■ **Work to be completed**: Hand back the entries exactly as written, minus every picture.

### Available records ###

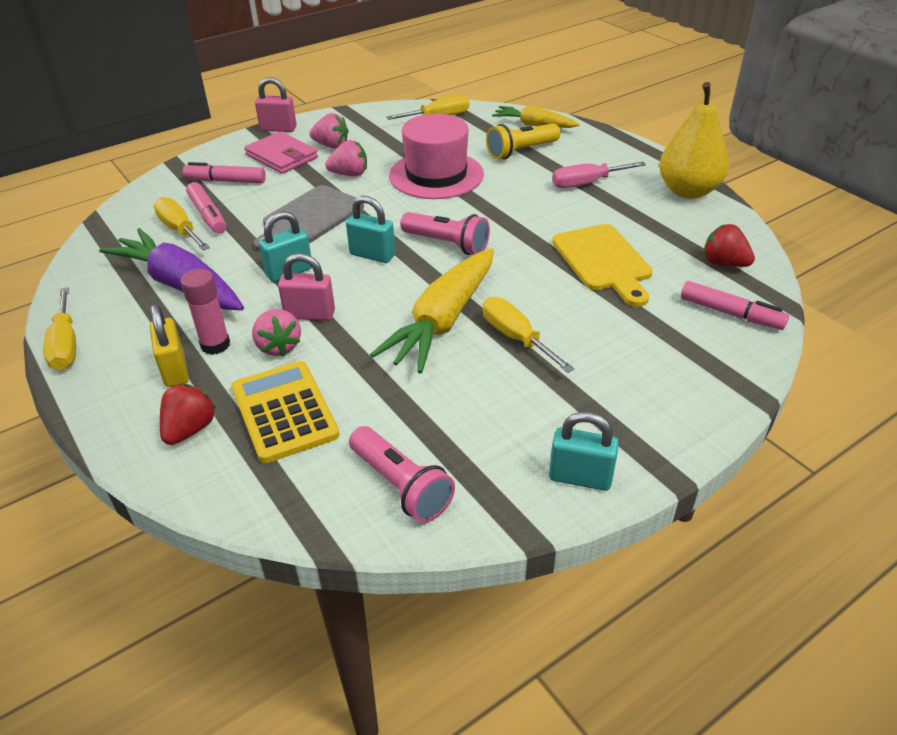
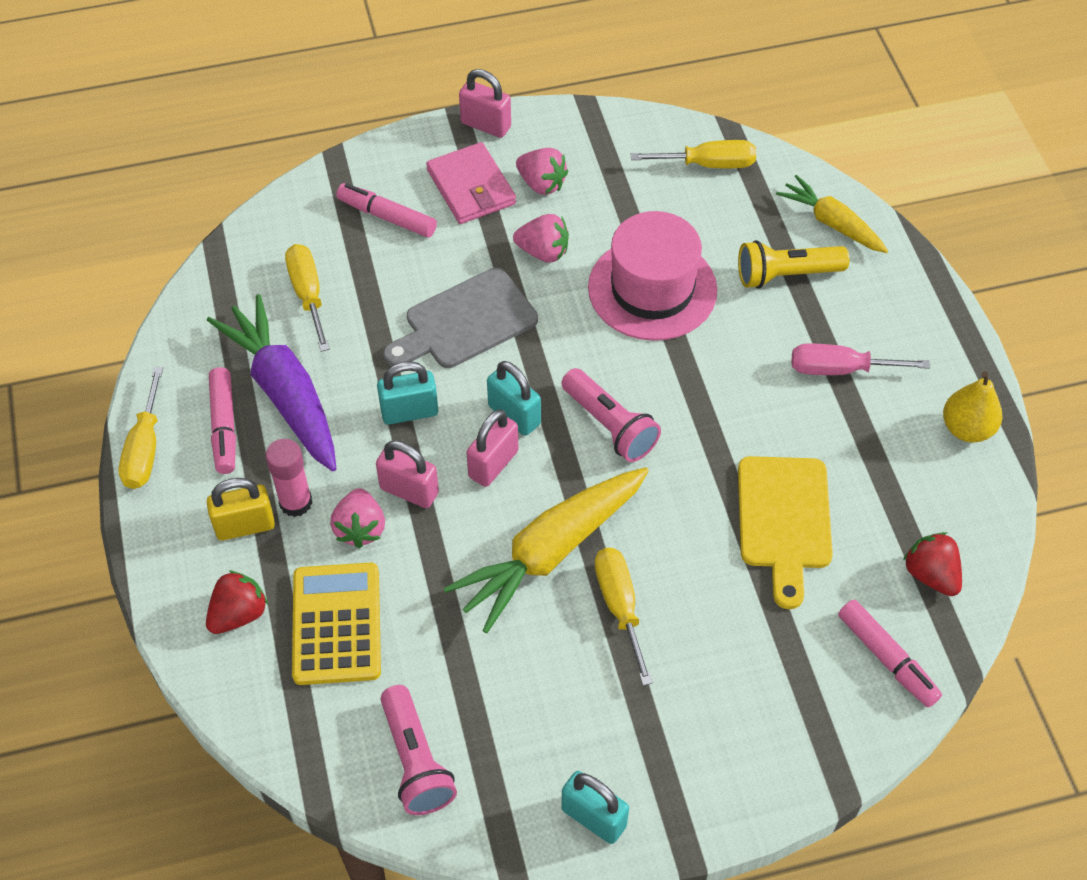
camera: 20 degrees right, 15 degrees up
yellow padlock [149,304,189,387] -> yellow padlock turned 75 degrees clockwise [207,478,275,541]
pink marker [186,182,226,234] -> pink marker moved to [209,367,236,474]
yellow pear [659,82,729,199] -> yellow pear [943,371,1002,442], size x0.63
none -> pink padlock [466,409,518,487]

###

■ **Reply to the exercise**:
camera: 20 degrees right, 15 degrees up
yellow padlock [149,304,189,387] -> yellow padlock turned 75 degrees clockwise [207,478,275,541]
pink marker [186,182,226,234] -> pink marker moved to [209,367,236,474]
yellow pear [659,82,729,199] -> yellow pear [943,371,1002,442], size x0.63
none -> pink padlock [466,409,518,487]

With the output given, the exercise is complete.